Work instructions: Line by line, copy out the entries exactly and leave the pictures behind.

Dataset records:
========================================
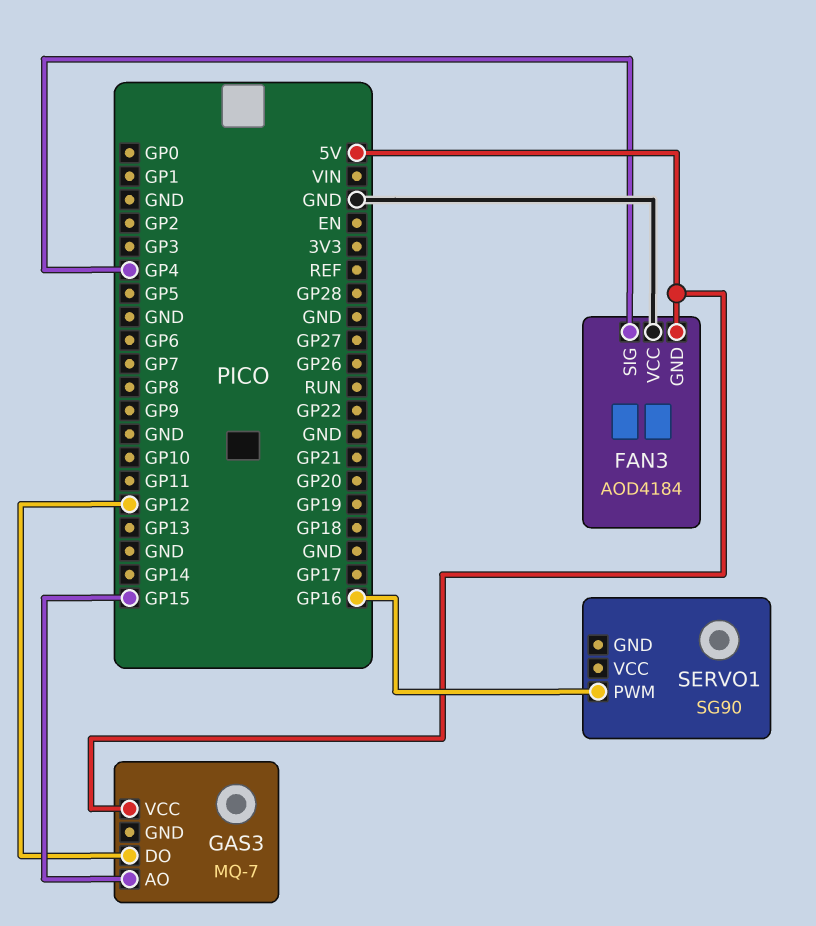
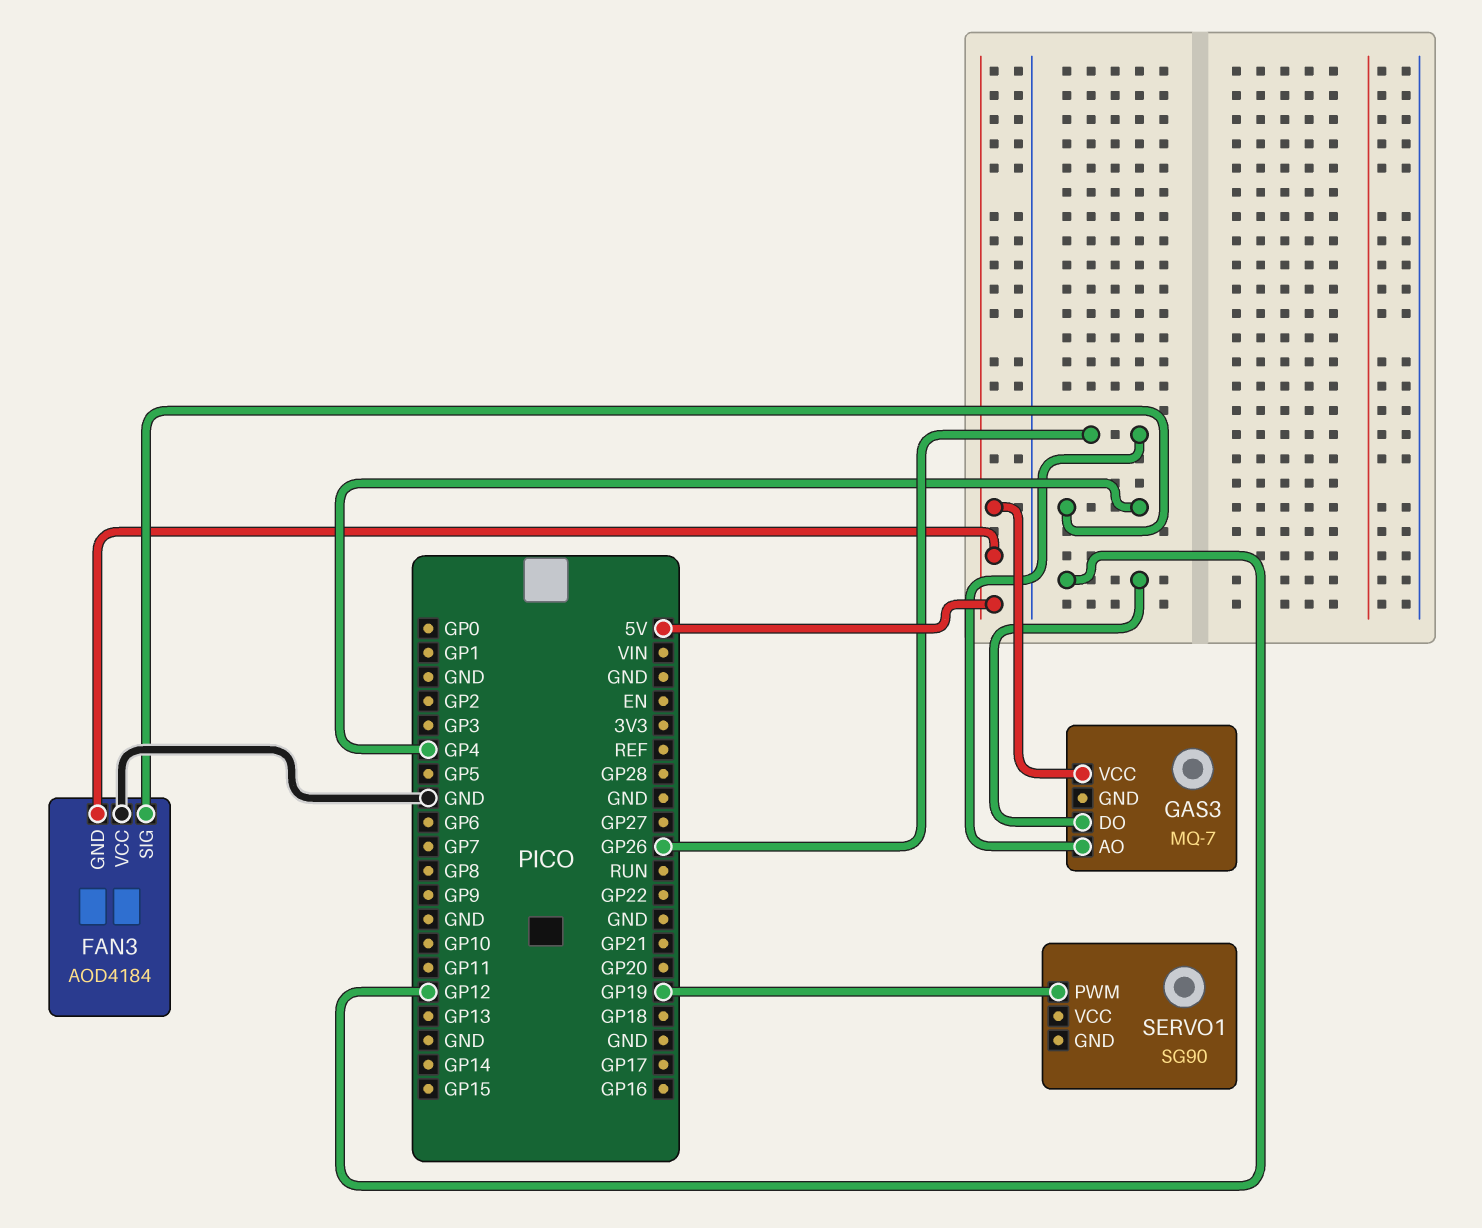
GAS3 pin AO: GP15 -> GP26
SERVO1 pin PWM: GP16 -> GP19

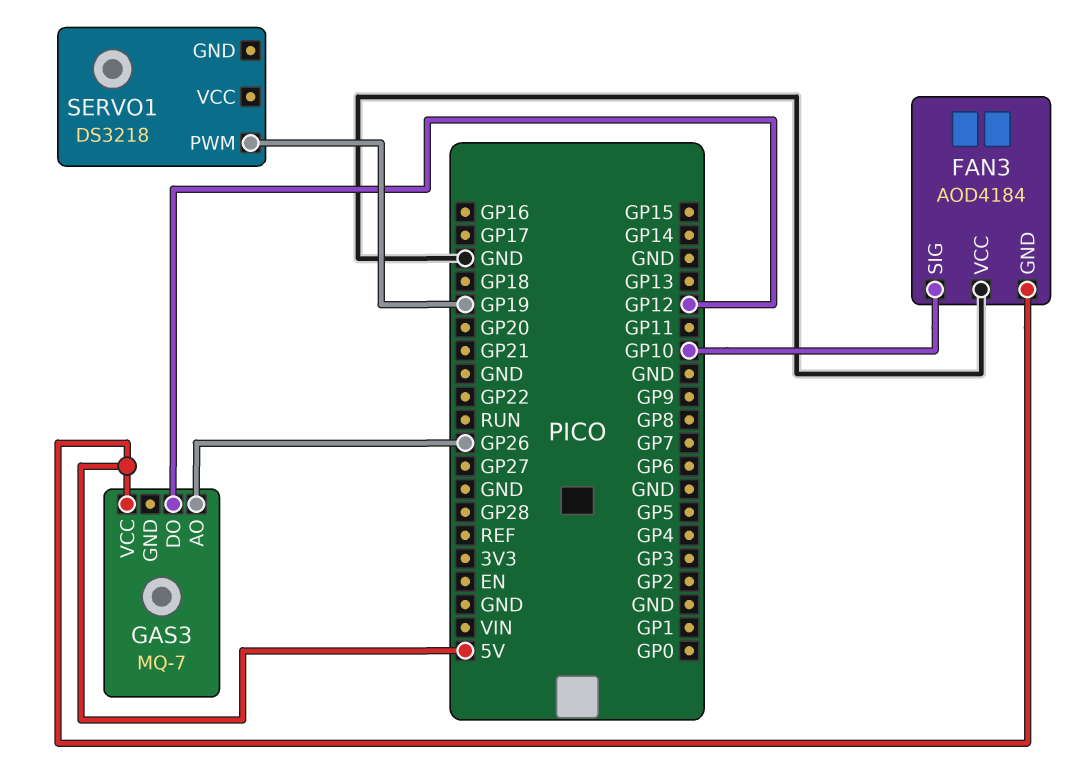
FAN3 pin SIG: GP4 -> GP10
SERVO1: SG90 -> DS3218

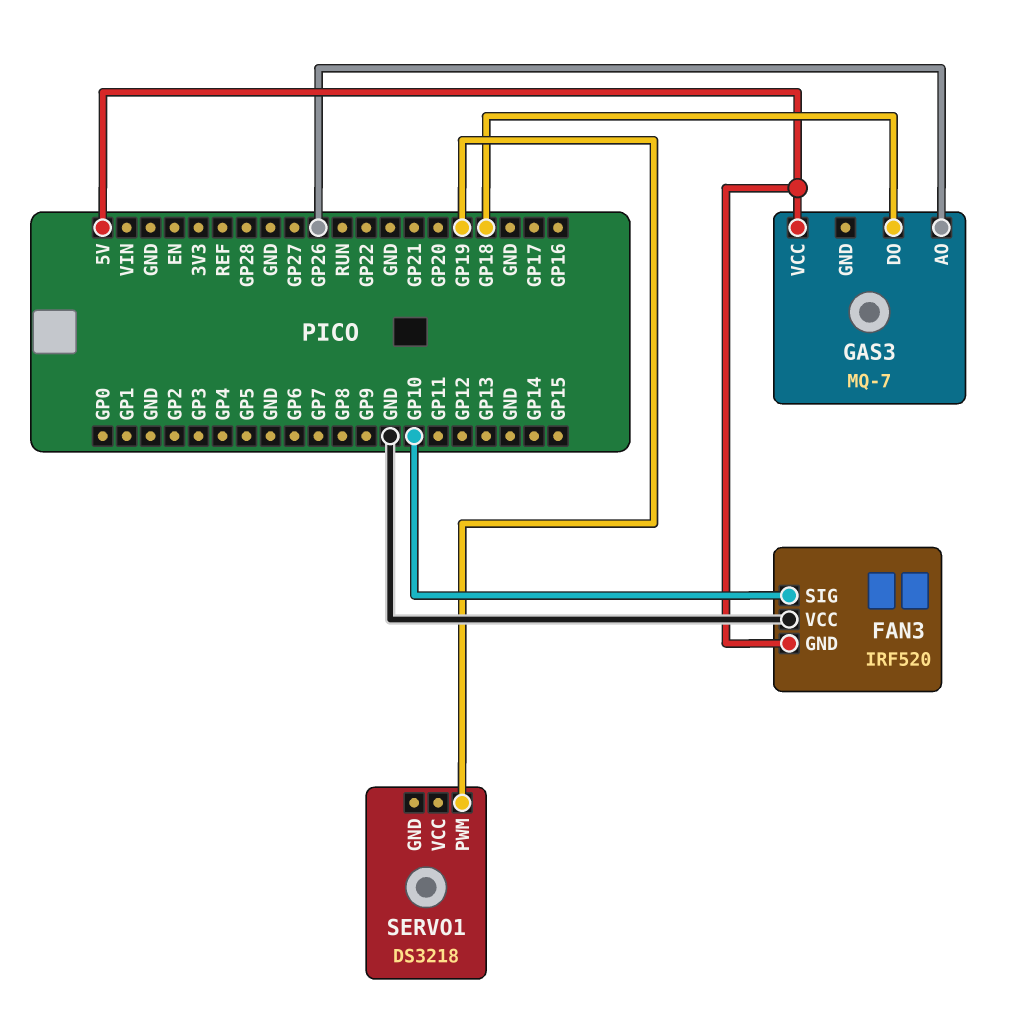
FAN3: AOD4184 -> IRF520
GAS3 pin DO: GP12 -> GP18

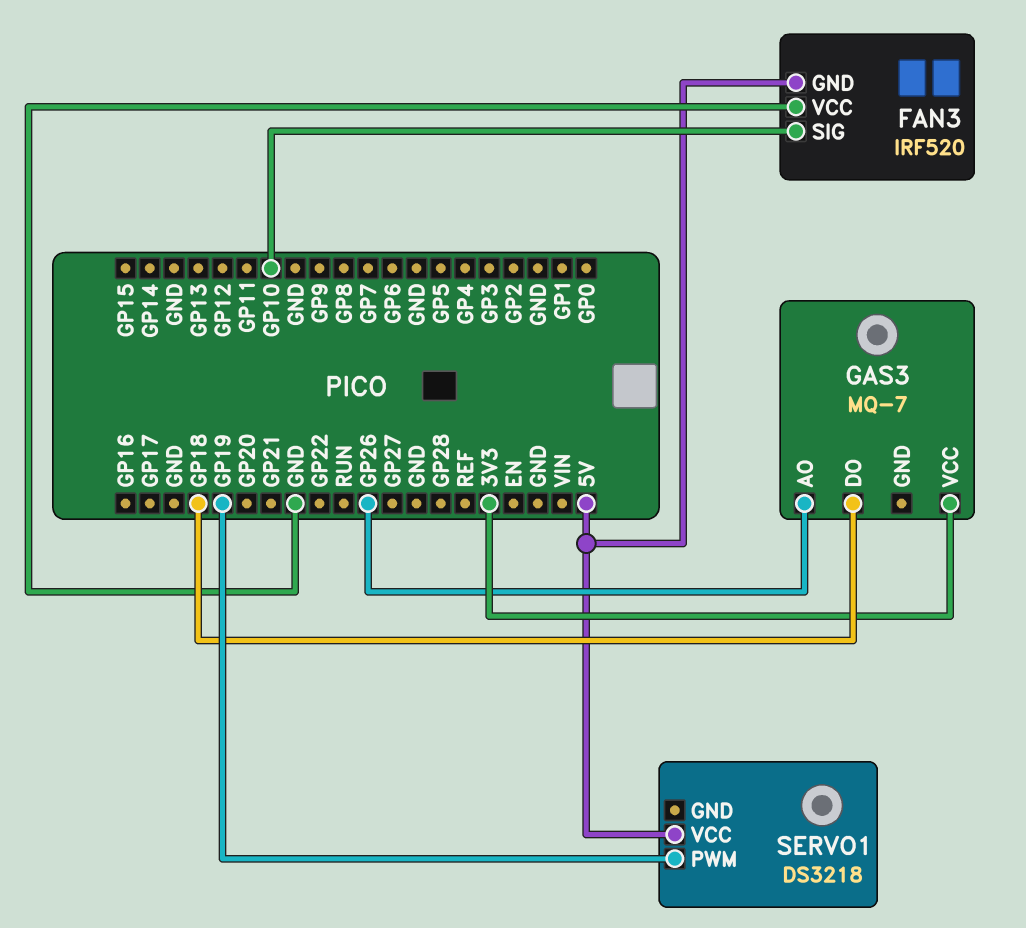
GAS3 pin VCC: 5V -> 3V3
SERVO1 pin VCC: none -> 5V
========================================
Task solution:
GAS3 pin AO: GP15 -> GP26
SERVO1 pin PWM: GP16 -> GP19

FAN3 pin SIG: GP4 -> GP10
SERVO1: SG90 -> DS3218

FAN3: AOD4184 -> IRF520
GAS3 pin DO: GP12 -> GP18

GAS3 pin VCC: 5V -> 3V3
SERVO1 pin VCC: none -> 5V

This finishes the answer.